***** DATA *****

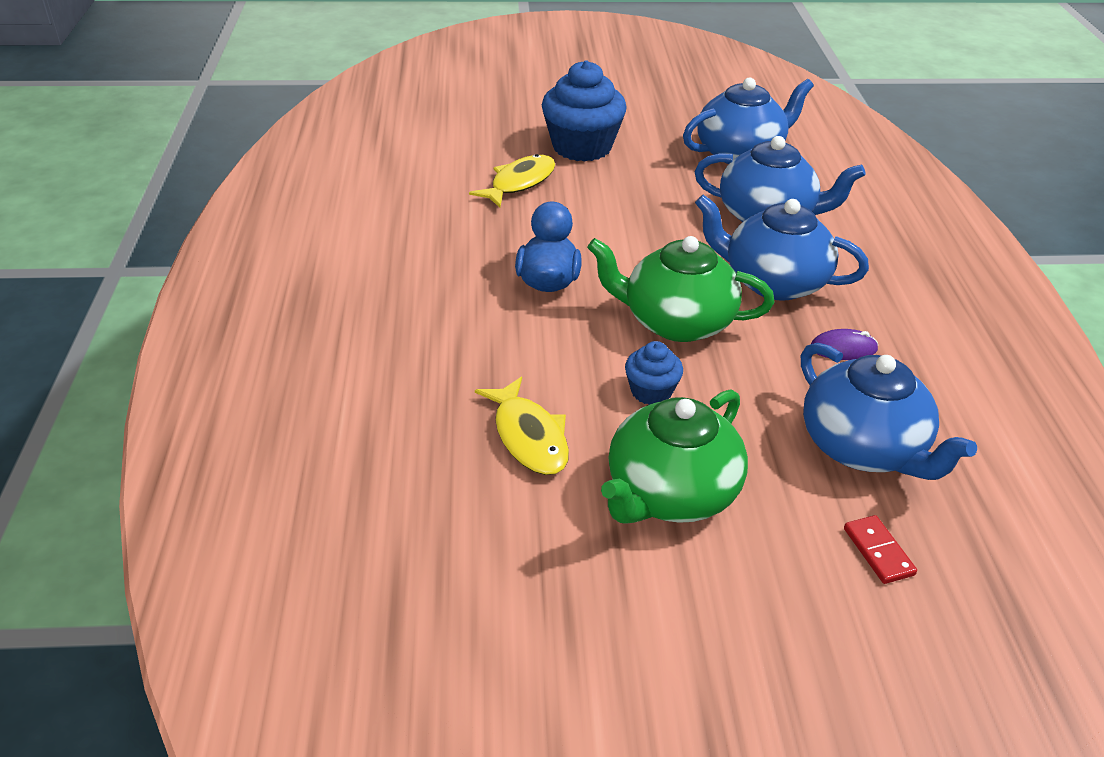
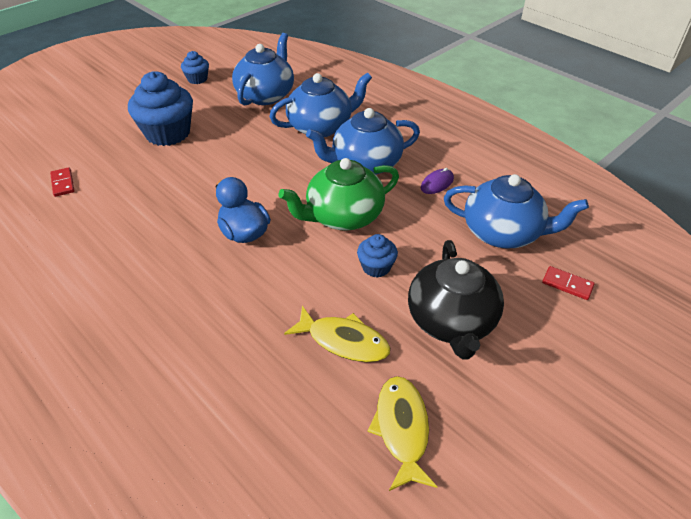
camera: 40 degrees left, 5 degrees up
(430, 150) = (63, 183): none -> red domino
(519, 183) = (153, 176): yellow fish -> yellow fish (402, 429)
(670, 493) = (451, 321): green teapot -> black teapot
(678, 103) = (197, 79): none -> blue cupcake

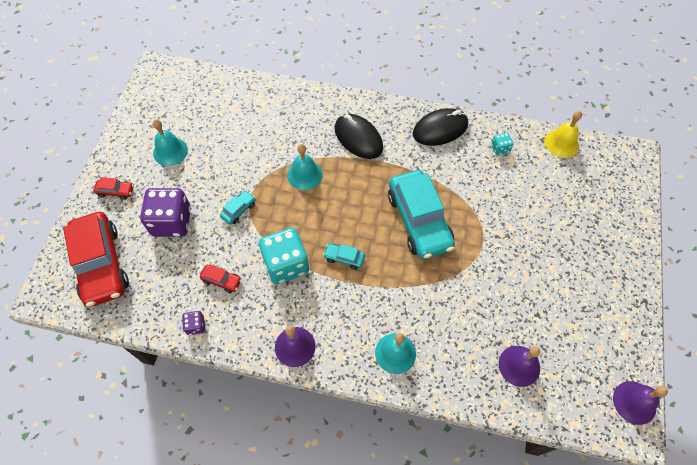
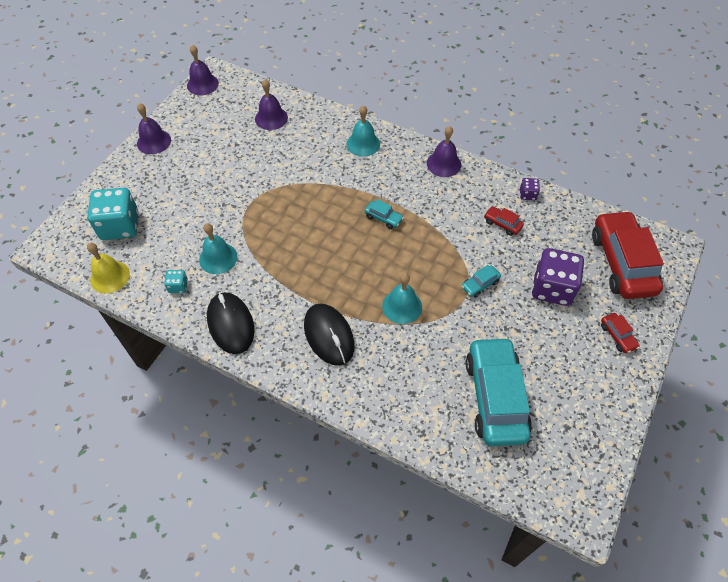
camera: 165 degrees left, 5 degrees down
(116, 191) = (617, 336): red car -> red car turned 135 degrees counterclockwise
(170, 151) = (556, 372): turquoise bell -> turquoise bell (218, 258)
(286, 264) = (439, 224): turquoise dice -> turquoise dice (120, 226)
(419, 220) = (299, 234): turquoise car -> turquoise car (495, 397)
(440, 129) = (230, 324): black mouse -> black mouse turned 75 degrees clockwise
(628, 294) = (154, 141): none -> purple bell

*****

What should appear is an exact copy of the lines from the one containing "(519, 183) = (153, 176): yellow" through the last line of the records above, pictures excluded.

### OUTPUT OF THE TASK
(519, 183) = (153, 176): yellow fish -> yellow fish (402, 429)
(670, 493) = (451, 321): green teapot -> black teapot
(678, 103) = (197, 79): none -> blue cupcake

camera: 165 degrees left, 5 degrees down
(116, 191) = (617, 336): red car -> red car turned 135 degrees counterclockwise
(170, 151) = (556, 372): turquoise bell -> turquoise bell (218, 258)
(286, 264) = (439, 224): turquoise dice -> turquoise dice (120, 226)
(419, 220) = (299, 234): turquoise car -> turquoise car (495, 397)
(440, 129) = (230, 324): black mouse -> black mouse turned 75 degrees clockwise
(628, 294) = (154, 141): none -> purple bell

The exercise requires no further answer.